TASK REQUIREMENTS
Gather all lines with "fruit" from the records.

STUDY MATERIAL
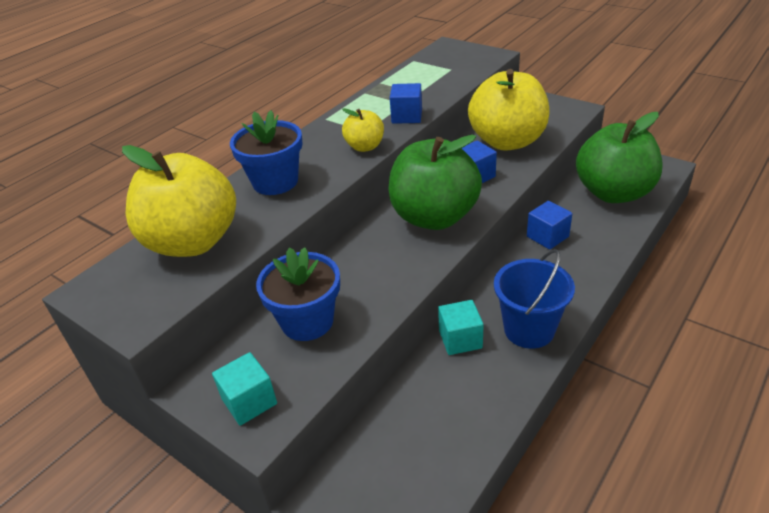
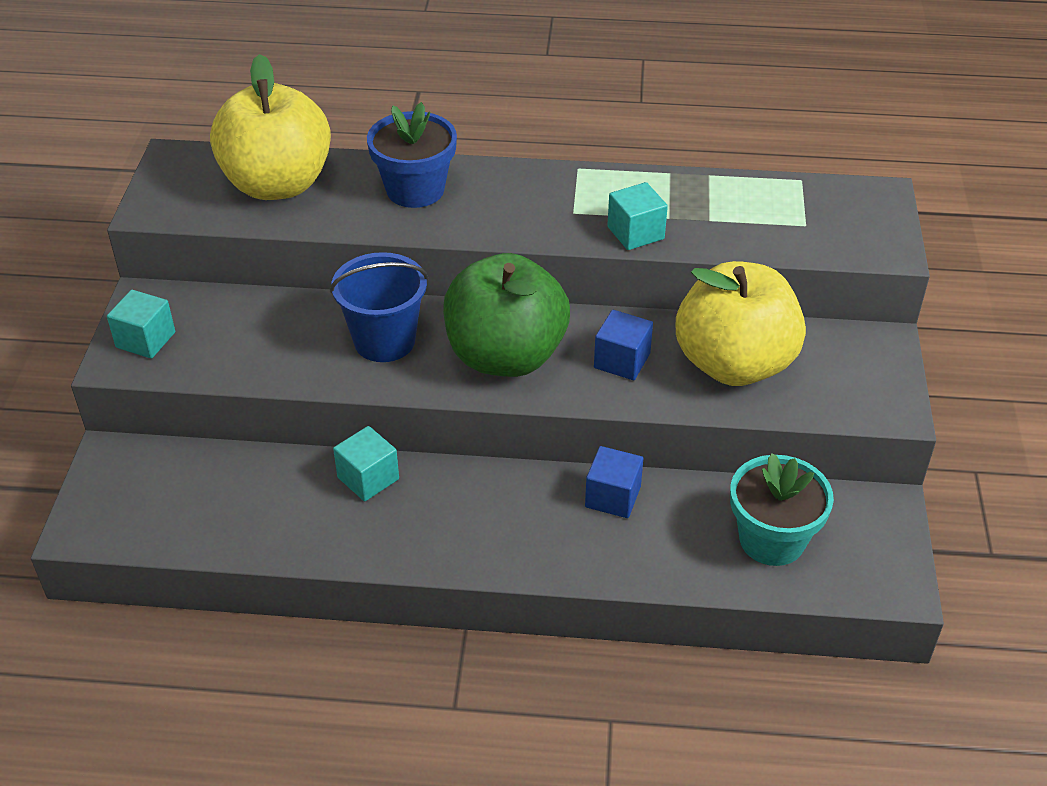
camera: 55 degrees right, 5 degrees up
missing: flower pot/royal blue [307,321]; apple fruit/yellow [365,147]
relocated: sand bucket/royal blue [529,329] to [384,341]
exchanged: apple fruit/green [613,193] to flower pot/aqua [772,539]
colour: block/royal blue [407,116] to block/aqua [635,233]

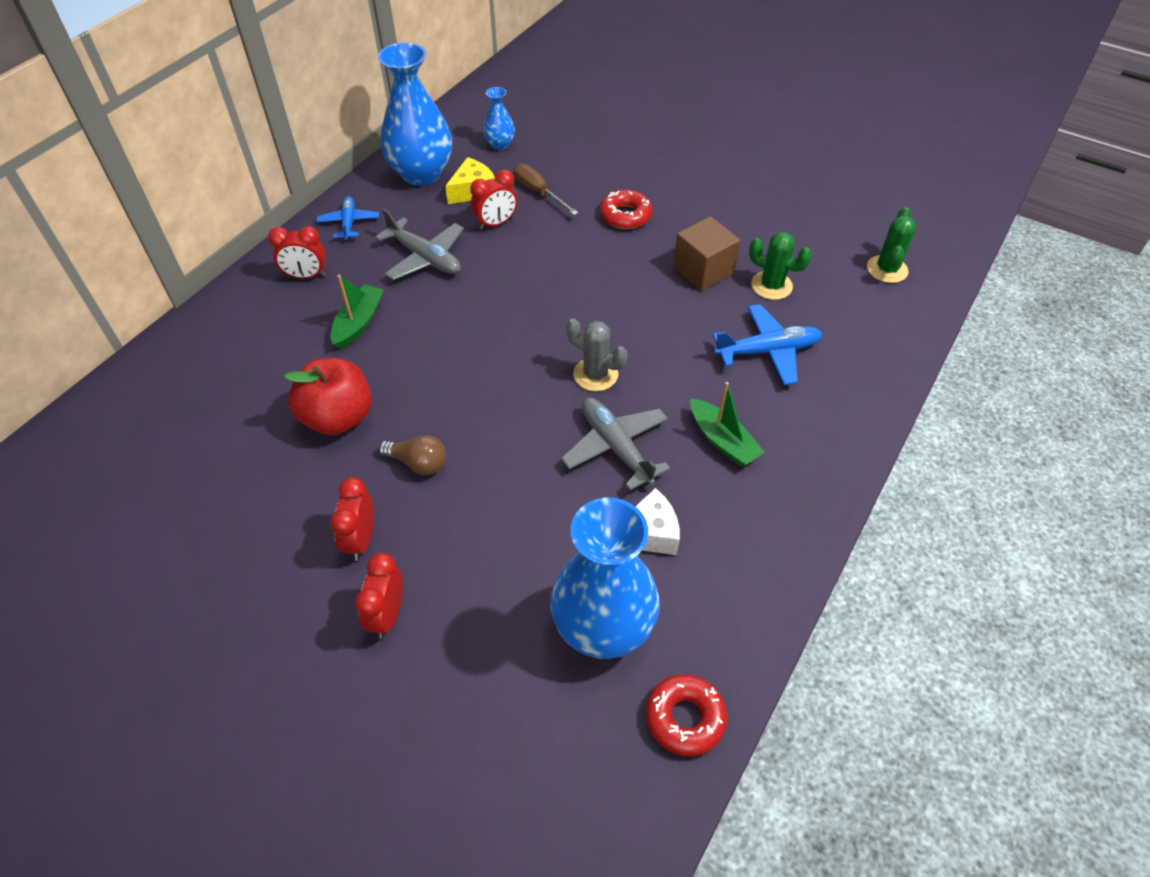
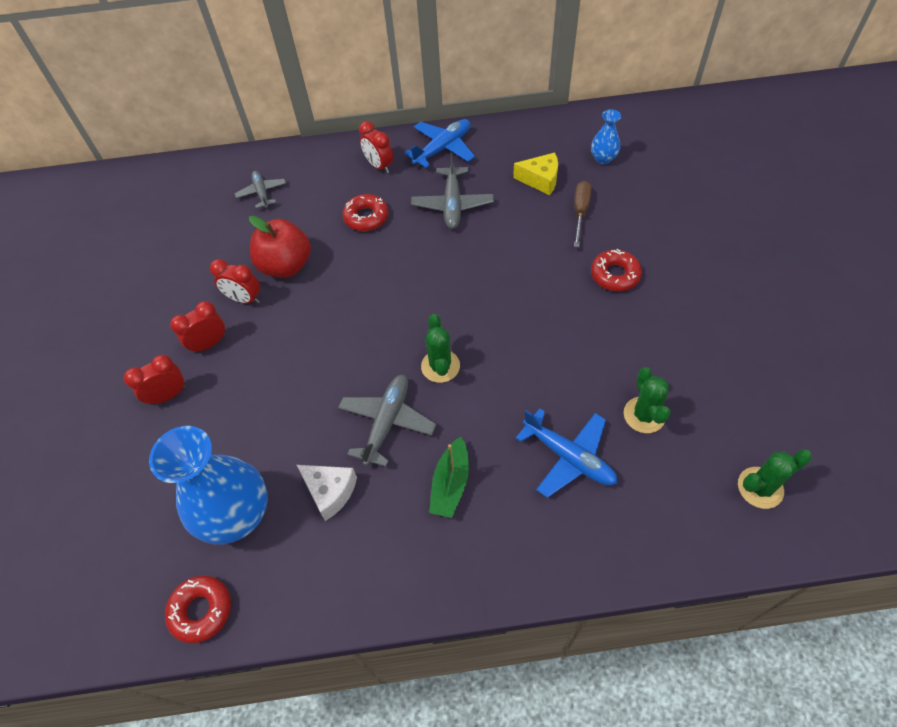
camera: 55 degrees right, 5 degrees up
missing: flower vase/royal blue [422,174]; bulb/dark brown [418,463]; block/dark brown [703,270]
appeared: toy plane/grey [262,193]
relocated: bedside clock/scarlet [496,223] to [244,299]
exchanged: boat/green [358,323] to glazed donut/scarlet [366,217]
colour: cactus/grey [595,375] to cactus/green [440,366]
size: toy plane/royal blue [349,223] = [443,148] x1.54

RESULT
missing: flower pot/royal blue [307,321]; apple fruit/yellow [365,147]
exchanged: apple fruit/green [613,193] to flower pot/aqua [772,539]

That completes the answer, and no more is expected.